** DATASET follows **

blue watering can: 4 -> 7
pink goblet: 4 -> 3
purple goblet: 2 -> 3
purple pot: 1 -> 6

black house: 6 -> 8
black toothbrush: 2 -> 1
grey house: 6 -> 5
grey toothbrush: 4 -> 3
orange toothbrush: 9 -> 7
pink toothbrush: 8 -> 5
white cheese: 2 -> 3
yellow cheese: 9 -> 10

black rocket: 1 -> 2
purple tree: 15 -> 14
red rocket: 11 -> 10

** End of DATASET **

TASK GOAL: Reproduce each entry word for word.

ANSWER FOR THIS EXERCISE:
blue watering can: 4 -> 7
pink goblet: 4 -> 3
purple goblet: 2 -> 3
purple pot: 1 -> 6

black house: 6 -> 8
black toothbrush: 2 -> 1
grey house: 6 -> 5
grey toothbrush: 4 -> 3
orange toothbrush: 9 -> 7
pink toothbrush: 8 -> 5
white cheese: 2 -> 3
yellow cheese: 9 -> 10

black rocket: 1 -> 2
purple tree: 15 -> 14
red rocket: 11 -> 10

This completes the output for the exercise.